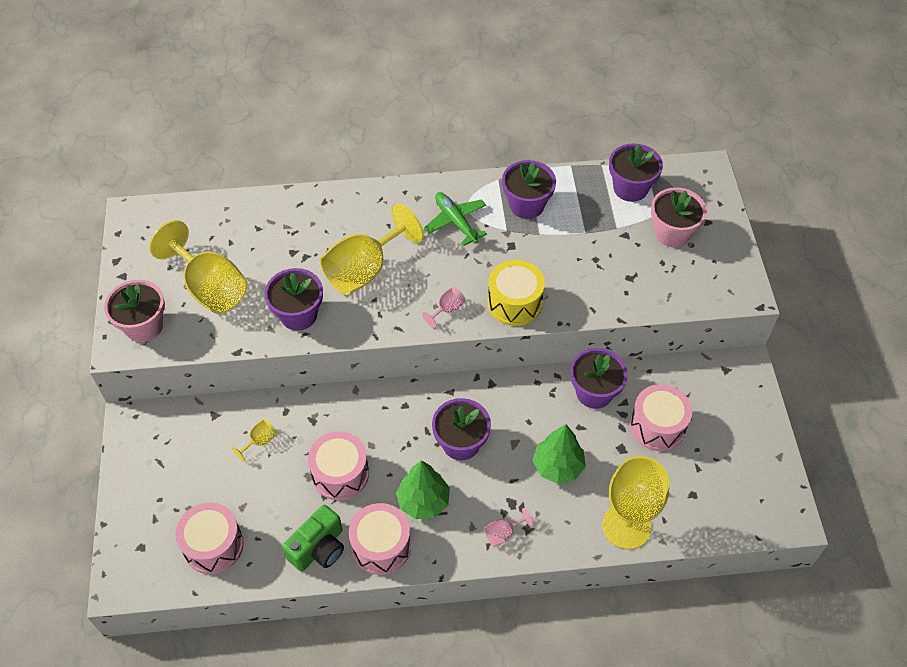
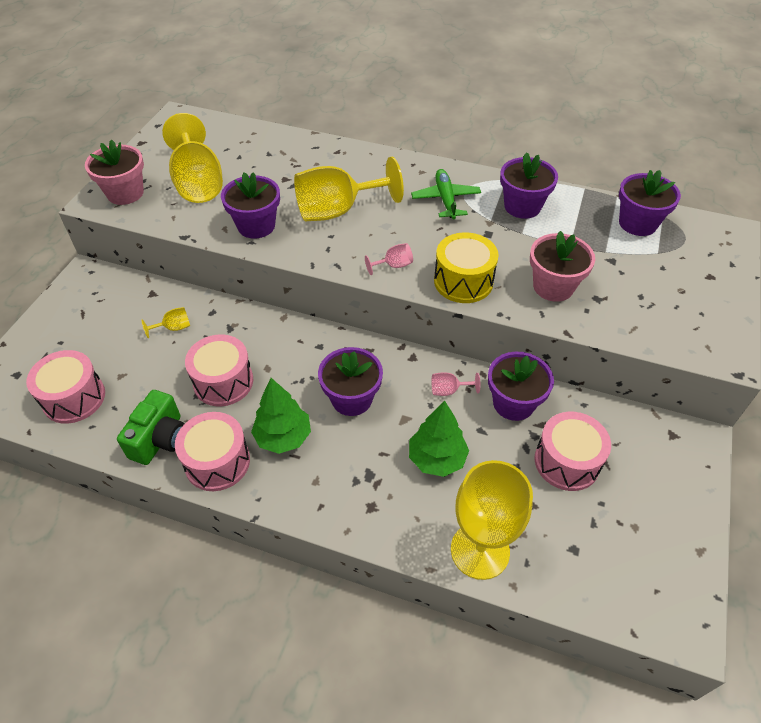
camera: 25 degrees right, 5 degrees down
(319, 548) = (160, 439): green camera -> green camera turned 45 degrees counterclockwise
(503, 533) = (343, 501): pink goblet -> pink goblet (449, 390)
(672, 233) = (665, 274): pink flower pot -> pink flower pot (553, 286)

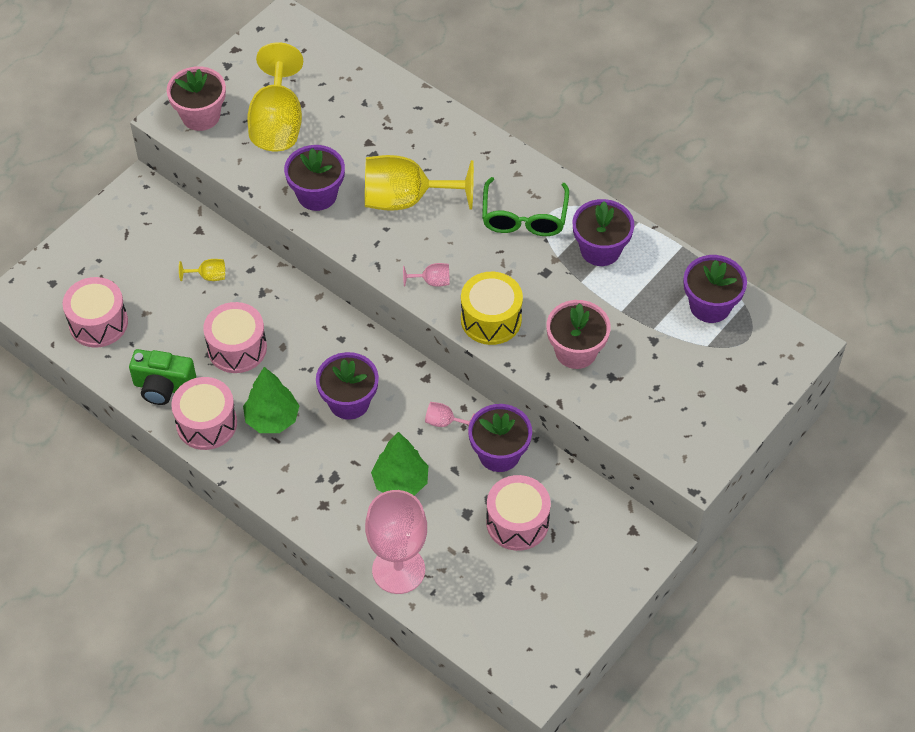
camera: 20 degrees right, 5 degrees up
(160, 439) = (163, 387): green camera -> green camera turned 60 degrees clockwise
(445, 199) = (524, 217): green plane -> green glasses
(480, 550) = (398, 570): yellow goblet -> pink goblet

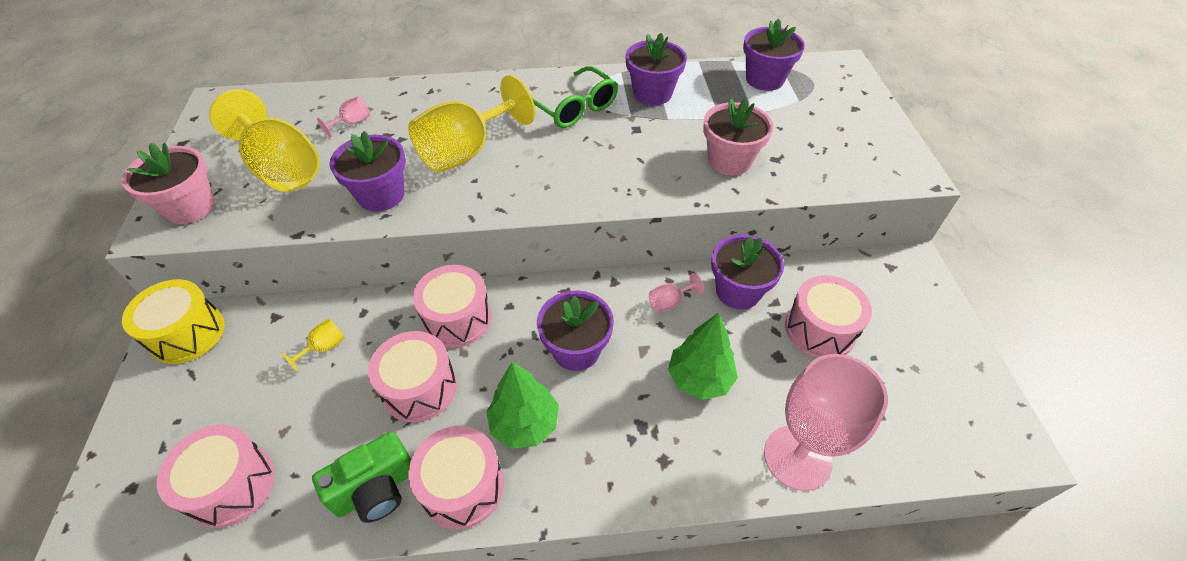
camera: 45 degrees left, 5 degrees down
(301, 321) = (457, 318): none -> pink drum
(432, 281) = (561, 190): pink goblet -> pink goblet (352, 123)
(491, 319) = (641, 183): yellow drum -> yellow drum (187, 334)

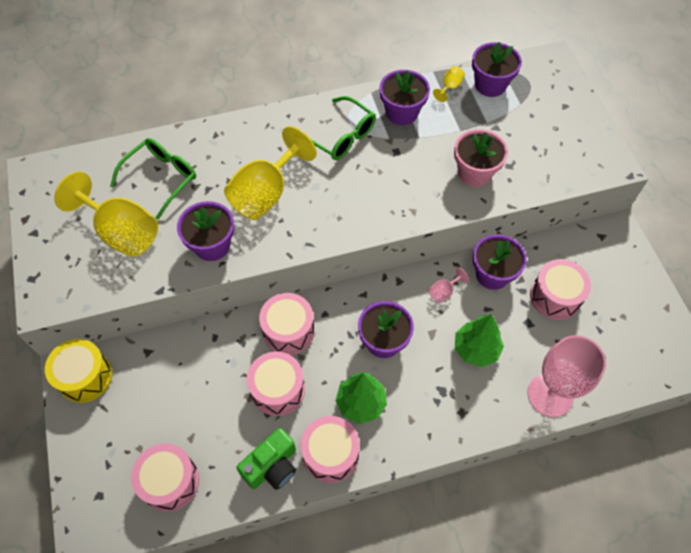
camera: 10 degrees left, 10 degrees up
(190, 207) = (63, 279): pink flower pot -> none
(324, 347) = (195, 370): yellow goblet -> yellow goblet (449, 87)
(352, 123) = (161, 178): pink goblet -> green glasses

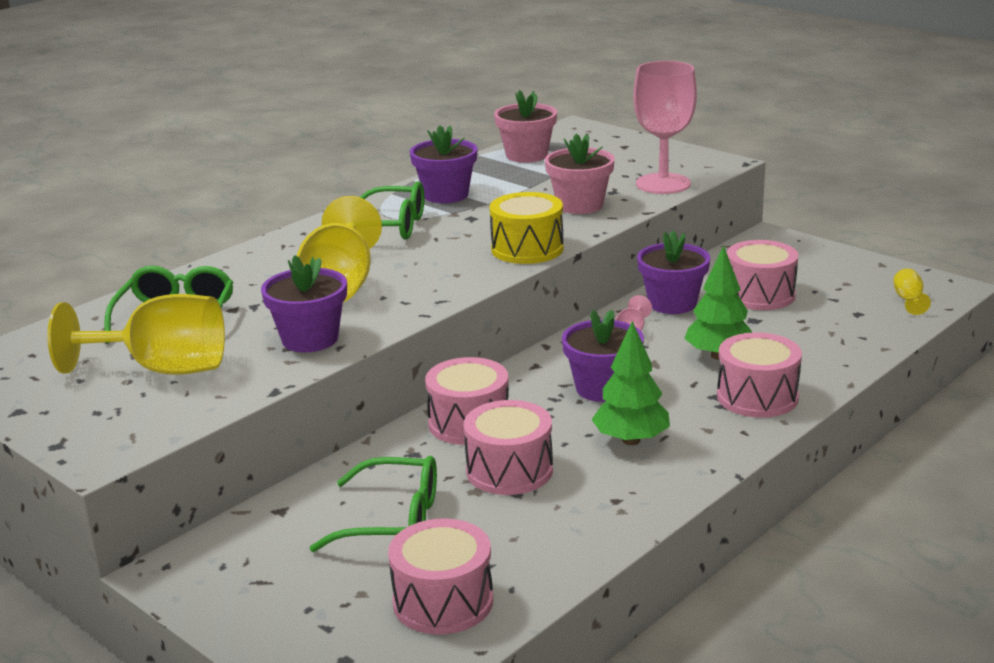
camera: 30 degrees left, 35 degrees down
(85, 377) = (201, 566): yellow drum -> yellow drum (527, 249)
(192, 397) = (394, 520): none -> green glasses
(272, 466) = (575, 531): green camera -> none
(330, 454) = (640, 491): pink drum -> pink drum (757, 397)
(449, 87) = (482, 167): yellow goblet -> yellow goblet (908, 300)
(490, 85) = (526, 155): purple flower pot -> pink flower pot
(550, 395) = (840, 356): pink goblet -> pink goblet (663, 184)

====

Directive: In the listing above, find the line with "camera: 10 degrees left, 10 degrees up" and the line with "(85, 377) = (201, 566): yellow". Set down both and every line between them, minus the pictures.

Answer box:
camera: 10 degrees left, 10 degrees up
(190, 207) = (63, 279): pink flower pot -> none
(324, 347) = (195, 370): yellow goblet -> yellow goblet (449, 87)
(352, 123) = (161, 178): pink goblet -> green glasses

camera: 30 degrees left, 35 degrees down
(85, 377) = (201, 566): yellow drum -> yellow drum (527, 249)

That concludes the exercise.